Exercise objective ->
Reproduce each entry exactly as written.

Version difference data:
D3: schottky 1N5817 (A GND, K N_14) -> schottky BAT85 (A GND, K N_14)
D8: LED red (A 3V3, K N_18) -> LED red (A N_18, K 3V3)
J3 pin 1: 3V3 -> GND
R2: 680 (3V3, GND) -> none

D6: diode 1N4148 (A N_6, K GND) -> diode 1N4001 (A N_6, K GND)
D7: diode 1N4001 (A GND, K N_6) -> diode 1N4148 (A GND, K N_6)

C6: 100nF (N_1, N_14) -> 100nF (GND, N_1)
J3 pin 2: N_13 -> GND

Result of the exercise ->
D3: schottky 1N5817 (A GND, K N_14) -> schottky BAT85 (A GND, K N_14)
D8: LED red (A 3V3, K N_18) -> LED red (A N_18, K 3V3)
J3 pin 1: 3V3 -> GND
R2: 680 (3V3, GND) -> none

D6: diode 1N4148 (A N_6, K GND) -> diode 1N4001 (A N_6, K GND)
D7: diode 1N4001 (A GND, K N_6) -> diode 1N4148 (A GND, K N_6)

C6: 100nF (N_1, N_14) -> 100nF (GND, N_1)
J3 pin 2: N_13 -> GND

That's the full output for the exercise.